• Problem to solve
Take the listing and give it again exactly, from its first line to its last line.

• Exercise input

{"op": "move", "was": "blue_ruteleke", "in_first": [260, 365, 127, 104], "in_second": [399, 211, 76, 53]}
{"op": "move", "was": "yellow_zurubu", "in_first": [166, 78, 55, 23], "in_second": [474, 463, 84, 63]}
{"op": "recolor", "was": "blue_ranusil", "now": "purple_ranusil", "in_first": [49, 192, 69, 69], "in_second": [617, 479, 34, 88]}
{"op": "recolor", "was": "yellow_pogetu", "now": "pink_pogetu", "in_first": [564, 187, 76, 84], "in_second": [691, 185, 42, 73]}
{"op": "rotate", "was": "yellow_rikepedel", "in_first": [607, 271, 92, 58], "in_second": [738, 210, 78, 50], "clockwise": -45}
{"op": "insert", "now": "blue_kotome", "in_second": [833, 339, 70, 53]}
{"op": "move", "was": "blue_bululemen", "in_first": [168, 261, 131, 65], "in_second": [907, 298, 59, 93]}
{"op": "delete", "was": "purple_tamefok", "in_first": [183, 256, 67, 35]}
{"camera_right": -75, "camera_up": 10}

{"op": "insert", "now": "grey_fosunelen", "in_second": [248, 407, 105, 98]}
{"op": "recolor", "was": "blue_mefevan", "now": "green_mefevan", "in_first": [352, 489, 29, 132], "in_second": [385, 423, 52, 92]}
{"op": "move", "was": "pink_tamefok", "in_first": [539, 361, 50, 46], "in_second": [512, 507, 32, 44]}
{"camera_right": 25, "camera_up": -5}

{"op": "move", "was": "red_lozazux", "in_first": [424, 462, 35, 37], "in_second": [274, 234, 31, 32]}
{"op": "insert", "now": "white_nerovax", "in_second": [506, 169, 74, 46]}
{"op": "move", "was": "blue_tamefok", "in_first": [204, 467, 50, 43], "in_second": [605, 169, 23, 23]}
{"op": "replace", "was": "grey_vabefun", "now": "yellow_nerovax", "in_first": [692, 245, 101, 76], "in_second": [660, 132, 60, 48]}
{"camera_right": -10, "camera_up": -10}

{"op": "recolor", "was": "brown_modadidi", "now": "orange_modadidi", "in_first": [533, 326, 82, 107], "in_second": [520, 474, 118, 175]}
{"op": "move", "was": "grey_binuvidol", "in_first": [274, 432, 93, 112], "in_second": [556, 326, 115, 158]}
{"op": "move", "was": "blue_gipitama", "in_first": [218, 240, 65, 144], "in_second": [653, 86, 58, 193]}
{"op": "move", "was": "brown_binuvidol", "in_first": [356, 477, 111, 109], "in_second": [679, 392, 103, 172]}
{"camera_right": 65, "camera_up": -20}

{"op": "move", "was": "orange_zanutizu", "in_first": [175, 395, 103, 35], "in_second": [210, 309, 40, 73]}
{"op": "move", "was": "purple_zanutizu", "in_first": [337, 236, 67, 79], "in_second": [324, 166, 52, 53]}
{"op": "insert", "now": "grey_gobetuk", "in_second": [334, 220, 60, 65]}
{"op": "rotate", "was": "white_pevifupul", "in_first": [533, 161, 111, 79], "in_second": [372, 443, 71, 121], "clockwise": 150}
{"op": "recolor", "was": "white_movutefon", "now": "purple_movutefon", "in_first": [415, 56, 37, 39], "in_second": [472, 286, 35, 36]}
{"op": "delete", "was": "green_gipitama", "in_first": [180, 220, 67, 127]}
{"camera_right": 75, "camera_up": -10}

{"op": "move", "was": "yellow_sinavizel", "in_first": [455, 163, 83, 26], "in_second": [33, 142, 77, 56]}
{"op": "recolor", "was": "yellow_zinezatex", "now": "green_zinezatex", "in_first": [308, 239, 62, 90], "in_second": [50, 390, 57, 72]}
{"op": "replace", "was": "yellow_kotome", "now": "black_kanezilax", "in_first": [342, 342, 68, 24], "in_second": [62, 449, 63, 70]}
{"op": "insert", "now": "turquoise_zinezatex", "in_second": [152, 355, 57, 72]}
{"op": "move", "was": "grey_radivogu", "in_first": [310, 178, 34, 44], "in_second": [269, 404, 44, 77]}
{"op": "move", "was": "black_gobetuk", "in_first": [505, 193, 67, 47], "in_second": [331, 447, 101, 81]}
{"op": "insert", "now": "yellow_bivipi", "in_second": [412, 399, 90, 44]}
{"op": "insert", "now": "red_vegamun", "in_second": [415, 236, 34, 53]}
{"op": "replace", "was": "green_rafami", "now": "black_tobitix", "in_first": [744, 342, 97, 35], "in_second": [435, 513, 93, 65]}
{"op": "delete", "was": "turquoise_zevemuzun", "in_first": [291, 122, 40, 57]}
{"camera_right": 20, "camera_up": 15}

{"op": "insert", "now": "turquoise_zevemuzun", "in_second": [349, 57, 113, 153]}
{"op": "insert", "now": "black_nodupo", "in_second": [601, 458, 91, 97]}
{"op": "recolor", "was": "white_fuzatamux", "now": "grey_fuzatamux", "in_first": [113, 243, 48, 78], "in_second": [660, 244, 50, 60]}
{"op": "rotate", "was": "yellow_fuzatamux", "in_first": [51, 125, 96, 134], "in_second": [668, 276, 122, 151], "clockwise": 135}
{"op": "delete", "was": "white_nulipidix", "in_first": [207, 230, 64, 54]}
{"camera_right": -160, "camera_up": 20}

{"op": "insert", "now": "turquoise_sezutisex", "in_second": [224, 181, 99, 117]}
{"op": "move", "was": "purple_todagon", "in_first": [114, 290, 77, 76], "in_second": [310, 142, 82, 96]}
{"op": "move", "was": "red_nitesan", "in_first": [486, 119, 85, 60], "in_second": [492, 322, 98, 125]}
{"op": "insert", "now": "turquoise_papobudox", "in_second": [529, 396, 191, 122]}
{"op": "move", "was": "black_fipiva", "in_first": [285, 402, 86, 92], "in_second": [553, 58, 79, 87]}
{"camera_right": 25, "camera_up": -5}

• Answer
{"op": "move", "was": "blue_ruteleke", "in_first": [260, 365, 127, 104], "in_second": [399, 211, 76, 53]}
{"op": "move", "was": "yellow_zurubu", "in_first": [166, 78, 55, 23], "in_second": [474, 463, 84, 63]}
{"op": "recolor", "was": "blue_ranusil", "now": "purple_ranusil", "in_first": [49, 192, 69, 69], "in_second": [617, 479, 34, 88]}
{"op": "recolor", "was": "yellow_pogetu", "now": "pink_pogetu", "in_first": [564, 187, 76, 84], "in_second": [691, 185, 42, 73]}
{"op": "rotate", "was": "yellow_rikepedel", "in_first": [607, 271, 92, 58], "in_second": [738, 210, 78, 50], "clockwise": -45}
{"op": "insert", "now": "blue_kotome", "in_second": [833, 339, 70, 53]}
{"op": "move", "was": "blue_bululemen", "in_first": [168, 261, 131, 65], "in_second": [907, 298, 59, 93]}
{"op": "delete", "was": "purple_tamefok", "in_first": [183, 256, 67, 35]}
{"camera_right": -75, "camera_up": 10}

{"op": "insert", "now": "grey_fosunelen", "in_second": [248, 407, 105, 98]}
{"op": "recolor", "was": "blue_mefevan", "now": "green_mefevan", "in_first": [352, 489, 29, 132], "in_second": [385, 423, 52, 92]}
{"op": "move", "was": "pink_tamefok", "in_first": [539, 361, 50, 46], "in_second": [512, 507, 32, 44]}
{"camera_right": 25, "camera_up": -5}

{"op": "move", "was": "red_lozazux", "in_first": [424, 462, 35, 37], "in_second": [274, 234, 31, 32]}
{"op": "insert", "now": "white_nerovax", "in_second": [506, 169, 74, 46]}
{"op": "move", "was": "blue_tamefok", "in_first": [204, 467, 50, 43], "in_second": [605, 169, 23, 23]}
{"op": "replace", "was": "grey_vabefun", "now": "yellow_nerovax", "in_first": [692, 245, 101, 76], "in_second": [660, 132, 60, 48]}
{"camera_right": -10, "camera_up": -10}

{"op": "recolor", "was": "brown_modadidi", "now": "orange_modadidi", "in_first": [533, 326, 82, 107], "in_second": [520, 474, 118, 175]}
{"op": "move", "was": "grey_binuvidol", "in_first": [274, 432, 93, 112], "in_second": [556, 326, 115, 158]}
{"op": "move", "was": "blue_gipitama", "in_first": [218, 240, 65, 144], "in_second": [653, 86, 58, 193]}
{"op": "move", "was": "brown_binuvidol", "in_first": [356, 477, 111, 109], "in_second": [679, 392, 103, 172]}
{"camera_right": 65, "camera_up": -20}

{"op": "move", "was": "orange_zanutizu", "in_first": [175, 395, 103, 35], "in_second": [210, 309, 40, 73]}
{"op": "move", "was": "purple_zanutizu", "in_first": [337, 236, 67, 79], "in_second": [324, 166, 52, 53]}
{"op": "insert", "now": "grey_gobetuk", "in_second": [334, 220, 60, 65]}
{"op": "rotate", "was": "white_pevifupul", "in_first": [533, 161, 111, 79], "in_second": [372, 443, 71, 121], "clockwise": 150}
{"op": "recolor", "was": "white_movutefon", "now": "purple_movutefon", "in_first": [415, 56, 37, 39], "in_second": [472, 286, 35, 36]}
{"op": "delete", "was": "green_gipitama", "in_first": [180, 220, 67, 127]}
{"camera_right": 75, "camera_up": -10}

{"op": "move", "was": "yellow_sinavizel", "in_first": [455, 163, 83, 26], "in_second": [33, 142, 77, 56]}
{"op": "recolor", "was": "yellow_zinezatex", "now": "green_zinezatex", "in_first": [308, 239, 62, 90], "in_second": [50, 390, 57, 72]}
{"op": "replace", "was": "yellow_kotome", "now": "black_kanezilax", "in_first": [342, 342, 68, 24], "in_second": [62, 449, 63, 70]}
{"op": "insert", "now": "turquoise_zinezatex", "in_second": [152, 355, 57, 72]}
{"op": "move", "was": "grey_radivogu", "in_first": [310, 178, 34, 44], "in_second": [269, 404, 44, 77]}
{"op": "move", "was": "black_gobetuk", "in_first": [505, 193, 67, 47], "in_second": [331, 447, 101, 81]}
{"op": "insert", "now": "yellow_bivipi", "in_second": [412, 399, 90, 44]}
{"op": "insert", "now": "red_vegamun", "in_second": [415, 236, 34, 53]}
{"op": "replace", "was": "green_rafami", "now": "black_tobitix", "in_first": [744, 342, 97, 35], "in_second": [435, 513, 93, 65]}
{"op": "delete", "was": "turquoise_zevemuzun", "in_first": [291, 122, 40, 57]}
{"camera_right": 20, "camera_up": 15}

{"op": "insert", "now": "turquoise_zevemuzun", "in_second": [349, 57, 113, 153]}
{"op": "insert", "now": "black_nodupo", "in_second": [601, 458, 91, 97]}
{"op": "recolor", "was": "white_fuzatamux", "now": "grey_fuzatamux", "in_first": [113, 243, 48, 78], "in_second": [660, 244, 50, 60]}
{"op": "rotate", "was": "yellow_fuzatamux", "in_first": [51, 125, 96, 134], "in_second": [668, 276, 122, 151], "clockwise": 135}
{"op": "delete", "was": "white_nulipidix", "in_first": [207, 230, 64, 54]}
{"camera_right": -160, "camera_up": 20}

{"op": "insert", "now": "turquoise_sezutisex", "in_second": [224, 181, 99, 117]}
{"op": "move", "was": "purple_todagon", "in_first": [114, 290, 77, 76], "in_second": [310, 142, 82, 96]}
{"op": "move", "was": "red_nitesan", "in_first": [486, 119, 85, 60], "in_second": [492, 322, 98, 125]}
{"op": "insert", "now": "turquoise_papobudox", "in_second": [529, 396, 191, 122]}
{"op": "move", "was": "black_fipiva", "in_first": [285, 402, 86, 92], "in_second": [553, 58, 79, 87]}
{"camera_right": 25, "camera_up": -5}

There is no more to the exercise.